[Multi-step shape changes]
━━━━━━━━━━━━━━━━━━━━

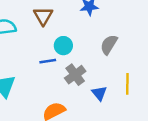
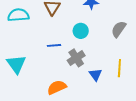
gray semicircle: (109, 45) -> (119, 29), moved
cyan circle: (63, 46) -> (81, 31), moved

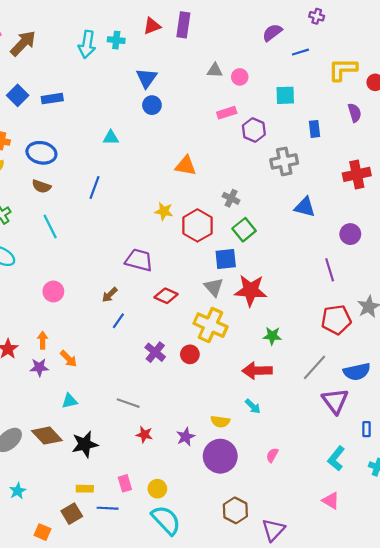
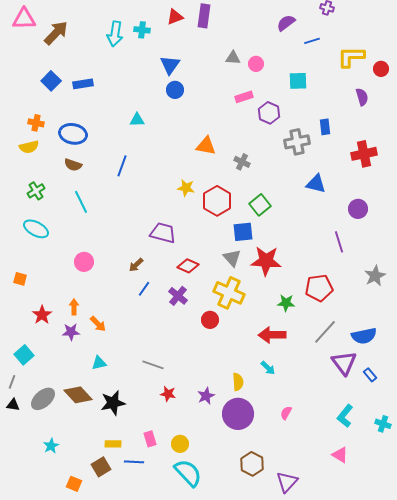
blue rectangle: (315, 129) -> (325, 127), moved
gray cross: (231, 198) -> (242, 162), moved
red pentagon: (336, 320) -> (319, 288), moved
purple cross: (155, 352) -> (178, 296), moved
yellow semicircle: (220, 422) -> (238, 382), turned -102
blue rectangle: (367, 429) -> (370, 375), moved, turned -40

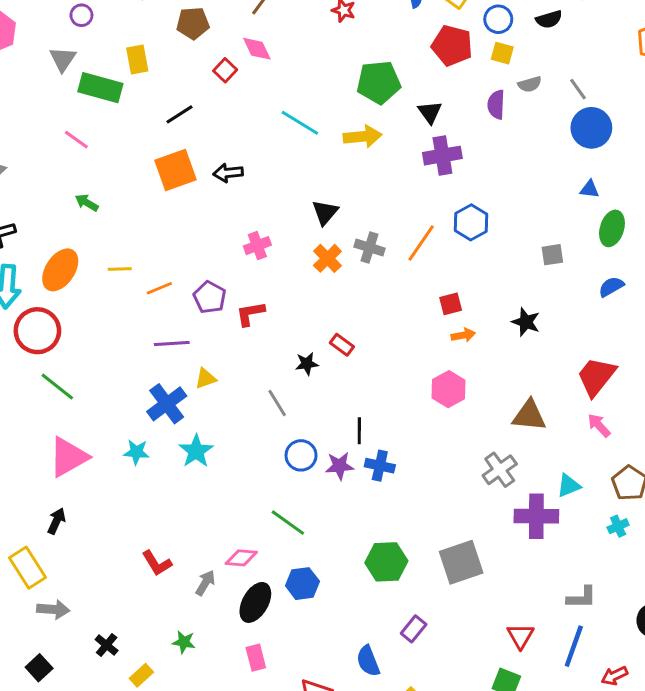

━━━━━━━━━━━━━━━━━━━━

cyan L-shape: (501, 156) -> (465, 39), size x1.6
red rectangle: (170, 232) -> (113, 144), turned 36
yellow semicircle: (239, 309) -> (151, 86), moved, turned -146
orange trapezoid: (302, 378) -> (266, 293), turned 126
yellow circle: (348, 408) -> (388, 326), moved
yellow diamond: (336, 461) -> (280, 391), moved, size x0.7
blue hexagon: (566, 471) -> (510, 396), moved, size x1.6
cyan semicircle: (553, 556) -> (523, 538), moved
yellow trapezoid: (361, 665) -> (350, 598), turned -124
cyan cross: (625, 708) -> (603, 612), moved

━━━━━━━━━━━━━━━━━━━━

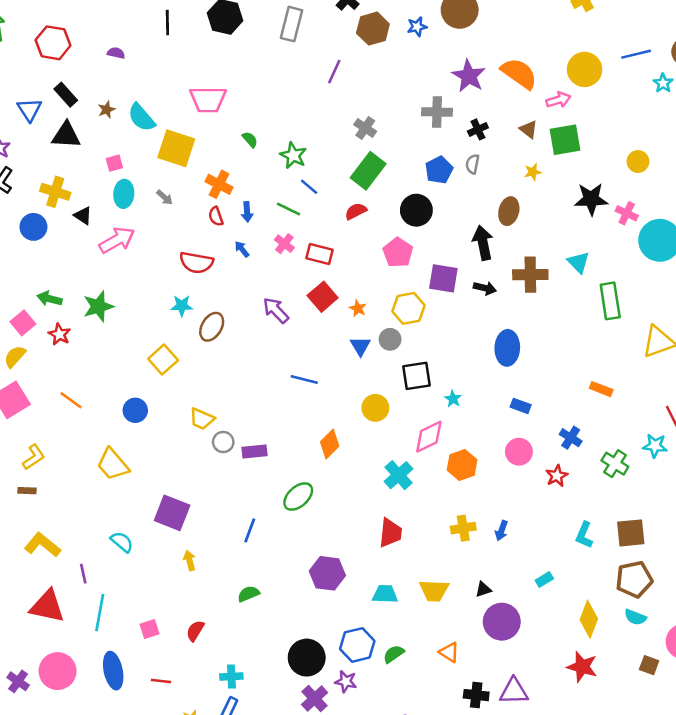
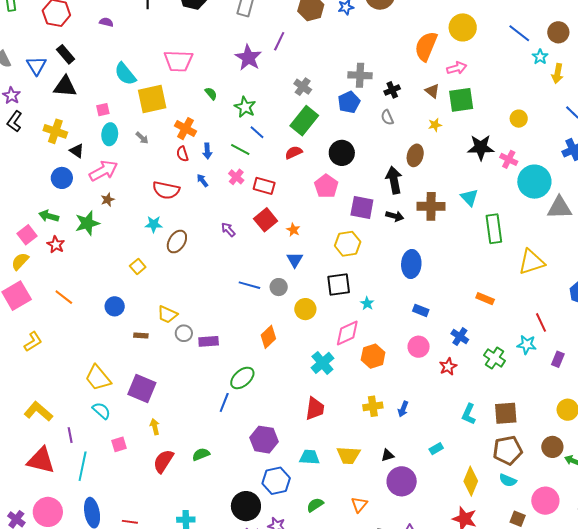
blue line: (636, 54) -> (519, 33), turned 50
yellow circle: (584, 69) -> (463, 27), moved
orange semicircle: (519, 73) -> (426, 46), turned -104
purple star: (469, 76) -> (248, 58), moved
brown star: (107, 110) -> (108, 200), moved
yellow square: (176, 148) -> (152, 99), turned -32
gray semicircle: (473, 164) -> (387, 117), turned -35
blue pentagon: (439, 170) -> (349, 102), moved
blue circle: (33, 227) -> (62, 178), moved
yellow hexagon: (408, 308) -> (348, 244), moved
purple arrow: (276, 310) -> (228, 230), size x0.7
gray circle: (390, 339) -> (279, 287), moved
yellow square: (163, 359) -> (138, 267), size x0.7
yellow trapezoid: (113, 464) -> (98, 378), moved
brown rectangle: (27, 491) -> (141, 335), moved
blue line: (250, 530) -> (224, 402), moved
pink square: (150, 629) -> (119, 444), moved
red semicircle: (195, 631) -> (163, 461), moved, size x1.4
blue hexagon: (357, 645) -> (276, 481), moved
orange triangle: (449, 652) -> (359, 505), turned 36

━━━━━━━━━━━━━━━━━━━━

● PROBLEM TO SOLVE
For this exercise, transcribe exactly the part of the records above that opens with the line containing "gray semicircle: (109, 45)" and closes with the one containing "purple cross: (155, 352) -> (178, 296), moved". Pictures are not part of the copy.

● TASK SOLUTION
gray semicircle: (109, 45) -> (119, 29), moved
cyan circle: (63, 46) -> (81, 31), moved

blue rectangle: (315, 129) -> (325, 127), moved
gray cross: (231, 198) -> (242, 162), moved
red pentagon: (336, 320) -> (319, 288), moved
purple cross: (155, 352) -> (178, 296), moved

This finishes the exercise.